Pick each line containing "brown" out of the records.
*** Opening of Entries shown ***
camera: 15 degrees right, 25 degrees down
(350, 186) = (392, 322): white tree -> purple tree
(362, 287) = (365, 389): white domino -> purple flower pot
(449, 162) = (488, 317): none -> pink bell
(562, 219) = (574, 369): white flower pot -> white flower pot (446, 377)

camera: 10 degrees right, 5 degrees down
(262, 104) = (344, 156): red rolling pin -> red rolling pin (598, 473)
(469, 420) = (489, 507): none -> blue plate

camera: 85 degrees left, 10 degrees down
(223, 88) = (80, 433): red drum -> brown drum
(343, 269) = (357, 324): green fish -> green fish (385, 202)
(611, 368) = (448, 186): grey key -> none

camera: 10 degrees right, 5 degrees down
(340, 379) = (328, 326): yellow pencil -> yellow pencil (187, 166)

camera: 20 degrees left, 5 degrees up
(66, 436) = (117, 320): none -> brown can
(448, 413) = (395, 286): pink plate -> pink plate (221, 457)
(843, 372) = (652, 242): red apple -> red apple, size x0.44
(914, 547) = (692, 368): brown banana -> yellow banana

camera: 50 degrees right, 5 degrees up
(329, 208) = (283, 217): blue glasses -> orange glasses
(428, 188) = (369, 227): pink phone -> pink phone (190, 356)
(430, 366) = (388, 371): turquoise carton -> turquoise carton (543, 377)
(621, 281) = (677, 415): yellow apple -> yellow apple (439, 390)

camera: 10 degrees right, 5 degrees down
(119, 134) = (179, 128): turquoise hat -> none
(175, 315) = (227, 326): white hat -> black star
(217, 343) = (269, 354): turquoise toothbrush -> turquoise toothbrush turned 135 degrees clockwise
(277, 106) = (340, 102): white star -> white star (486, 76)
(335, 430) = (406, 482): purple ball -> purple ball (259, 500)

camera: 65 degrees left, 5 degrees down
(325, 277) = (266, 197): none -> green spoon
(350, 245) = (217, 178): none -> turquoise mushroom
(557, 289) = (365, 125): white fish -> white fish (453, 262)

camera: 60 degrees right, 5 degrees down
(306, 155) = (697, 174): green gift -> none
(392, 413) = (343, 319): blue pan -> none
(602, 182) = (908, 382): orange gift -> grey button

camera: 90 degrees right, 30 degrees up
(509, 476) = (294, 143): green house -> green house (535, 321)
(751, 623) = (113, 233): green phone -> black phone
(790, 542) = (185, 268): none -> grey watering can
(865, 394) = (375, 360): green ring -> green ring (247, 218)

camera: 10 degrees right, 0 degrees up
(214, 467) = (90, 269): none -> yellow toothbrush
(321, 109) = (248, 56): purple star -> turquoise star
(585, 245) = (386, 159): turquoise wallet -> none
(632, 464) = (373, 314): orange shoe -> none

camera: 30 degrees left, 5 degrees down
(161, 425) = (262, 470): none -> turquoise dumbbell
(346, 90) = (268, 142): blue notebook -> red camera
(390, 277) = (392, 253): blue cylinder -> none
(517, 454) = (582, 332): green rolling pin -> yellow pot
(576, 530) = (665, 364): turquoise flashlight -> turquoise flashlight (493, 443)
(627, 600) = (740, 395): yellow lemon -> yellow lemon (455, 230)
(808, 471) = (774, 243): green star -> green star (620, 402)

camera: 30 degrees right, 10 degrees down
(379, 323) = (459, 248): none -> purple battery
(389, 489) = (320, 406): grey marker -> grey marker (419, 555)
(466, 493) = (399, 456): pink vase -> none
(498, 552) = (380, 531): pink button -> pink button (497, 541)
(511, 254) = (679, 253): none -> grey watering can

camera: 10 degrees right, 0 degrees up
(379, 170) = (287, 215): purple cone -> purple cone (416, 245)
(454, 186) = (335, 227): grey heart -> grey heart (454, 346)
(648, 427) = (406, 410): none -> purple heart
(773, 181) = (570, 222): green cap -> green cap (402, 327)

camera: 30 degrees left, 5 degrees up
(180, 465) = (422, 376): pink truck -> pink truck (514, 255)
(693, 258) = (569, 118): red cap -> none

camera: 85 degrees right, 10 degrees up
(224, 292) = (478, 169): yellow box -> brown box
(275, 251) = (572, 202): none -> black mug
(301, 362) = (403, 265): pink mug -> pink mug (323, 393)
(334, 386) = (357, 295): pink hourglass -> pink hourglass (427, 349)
*** Close of Entries shown ***
Completed task -
(223, 88) = (80, 433): red drum -> brown drum
(66, 436) = (117, 320): none -> brown can
(914, 547) = (692, 368): brown banana -> yellow banana
(224, 292) = (478, 169): yellow box -> brown box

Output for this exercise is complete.